## Problem
Print nothing but the lines below starting at the line that holds "livre/orange (1st from" and ending at the line that holds "none -> vaporisateur/rose top right", including both, each exactly as written.

(Records from a data collection)
□ □ □ □ □

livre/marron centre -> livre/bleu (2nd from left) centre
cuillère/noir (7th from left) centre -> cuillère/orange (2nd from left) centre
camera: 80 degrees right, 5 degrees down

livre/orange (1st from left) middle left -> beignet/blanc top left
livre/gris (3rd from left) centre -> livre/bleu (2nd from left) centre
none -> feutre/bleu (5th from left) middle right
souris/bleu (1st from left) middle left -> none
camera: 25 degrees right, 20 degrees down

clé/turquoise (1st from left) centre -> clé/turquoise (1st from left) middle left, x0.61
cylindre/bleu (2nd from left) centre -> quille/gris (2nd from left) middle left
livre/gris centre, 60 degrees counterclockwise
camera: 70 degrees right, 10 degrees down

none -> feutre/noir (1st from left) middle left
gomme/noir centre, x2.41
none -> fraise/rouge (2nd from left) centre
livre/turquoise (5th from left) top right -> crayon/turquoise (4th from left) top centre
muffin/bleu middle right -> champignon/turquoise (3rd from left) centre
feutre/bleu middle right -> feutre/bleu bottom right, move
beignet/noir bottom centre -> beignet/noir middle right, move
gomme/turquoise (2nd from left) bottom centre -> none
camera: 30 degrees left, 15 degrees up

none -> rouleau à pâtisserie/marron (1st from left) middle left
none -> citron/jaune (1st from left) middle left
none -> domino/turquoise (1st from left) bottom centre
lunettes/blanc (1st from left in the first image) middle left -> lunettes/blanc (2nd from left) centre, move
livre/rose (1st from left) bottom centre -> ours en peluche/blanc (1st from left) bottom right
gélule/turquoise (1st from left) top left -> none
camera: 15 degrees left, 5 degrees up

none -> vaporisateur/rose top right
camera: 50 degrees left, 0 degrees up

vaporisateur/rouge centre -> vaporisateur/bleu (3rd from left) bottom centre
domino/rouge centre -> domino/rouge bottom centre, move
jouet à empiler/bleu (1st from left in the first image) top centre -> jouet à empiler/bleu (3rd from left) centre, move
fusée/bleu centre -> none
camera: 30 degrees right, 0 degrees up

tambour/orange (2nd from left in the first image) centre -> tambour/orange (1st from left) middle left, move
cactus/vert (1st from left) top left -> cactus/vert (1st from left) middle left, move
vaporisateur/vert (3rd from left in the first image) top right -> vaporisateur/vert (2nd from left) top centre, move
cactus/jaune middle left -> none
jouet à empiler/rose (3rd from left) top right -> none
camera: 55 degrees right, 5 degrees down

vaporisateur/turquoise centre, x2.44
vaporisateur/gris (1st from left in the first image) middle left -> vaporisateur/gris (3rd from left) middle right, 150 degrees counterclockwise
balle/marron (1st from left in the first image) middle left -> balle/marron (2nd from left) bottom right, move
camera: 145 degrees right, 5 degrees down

□ □ □ □ □

## Solution for this exercise
livre/orange (1st from left) middle left -> beignet/blanc top left
livre/gris (3rd from left) centre -> livre/bleu (2nd from left) centre
none -> feutre/bleu (5th from left) middle right
souris/bleu (1st from left) middle left -> none
camera: 25 degrees right, 20 degrees down

clé/turquoise (1st from left) centre -> clé/turquoise (1st from left) middle left, x0.61
cylindre/bleu (2nd from left) centre -> quille/gris (2nd from left) middle left
livre/gris centre, 60 degrees counterclockwise
camera: 70 degrees right, 10 degrees down

none -> feutre/noir (1st from left) middle left
gomme/noir centre, x2.41
none -> fraise/rouge (2nd from left) centre
livre/turquoise (5th from left) top right -> crayon/turquoise (4th from left) top centre
muffin/bleu middle right -> champignon/turquoise (3rd from left) centre
feutre/bleu middle right -> feutre/bleu bottom right, move
beignet/noir bottom centre -> beignet/noir middle right, move
gomme/turquoise (2nd from left) bottom centre -> none
camera: 30 degrees left, 15 degrees up

none -> rouleau à pâtisserie/marron (1st from left) middle left
none -> citron/jaune (1st from left) middle left
none -> domino/turquoise (1st from left) bottom centre
lunettes/blanc (1st from left in the first image) middle left -> lunettes/blanc (2nd from left) centre, move
livre/rose (1st from left) bottom centre -> ours en peluche/blanc (1st from left) bottom right
gélule/turquoise (1st from left) top left -> none
camera: 15 degrees left, 5 degrees up

none -> vaporisateur/rose top right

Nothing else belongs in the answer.